### Dataset extract
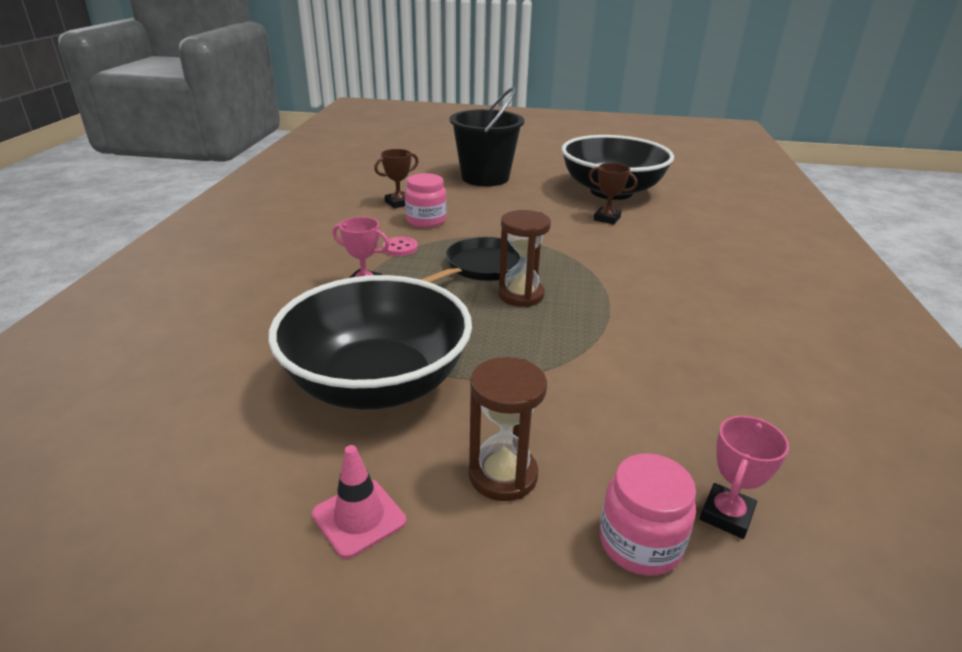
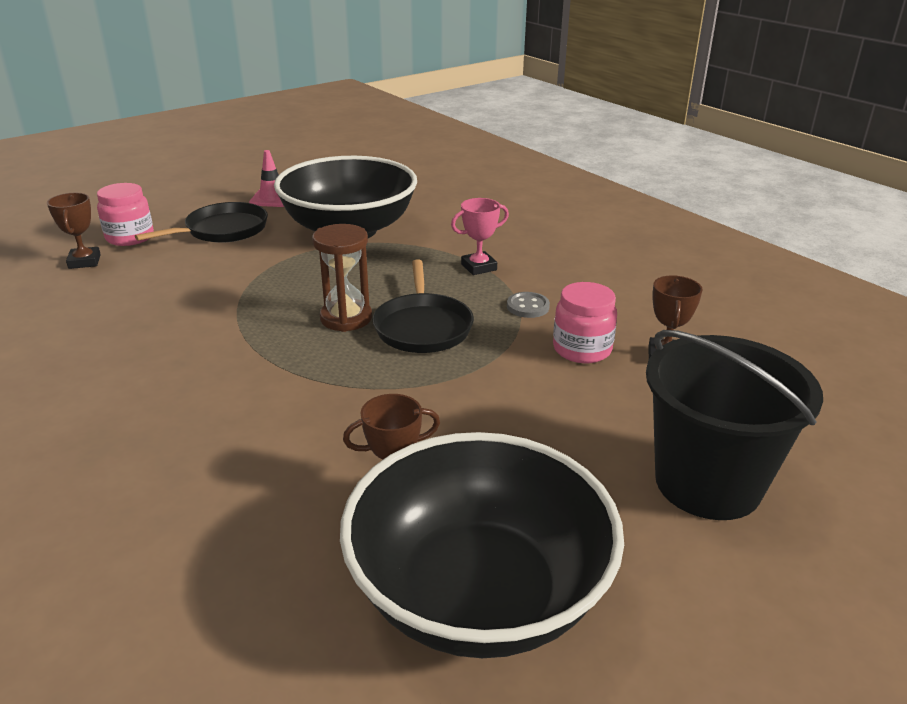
camera: 135 degrees right, 0 degrees up
(400, 248) = (528, 307): pink button -> grey button
(503, 475) = (223, 230): brown hourglass -> black pan
(726, 515) = (84, 261): pink trophy -> brown trophy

### Exercise brief
Each line of the data must be transcribed exactly; pictures are not carried over.

### Worked solution
camera: 135 degrees right, 0 degrees up
(400, 248) = (528, 307): pink button -> grey button
(503, 475) = (223, 230): brown hourglass -> black pan
(726, 515) = (84, 261): pink trophy -> brown trophy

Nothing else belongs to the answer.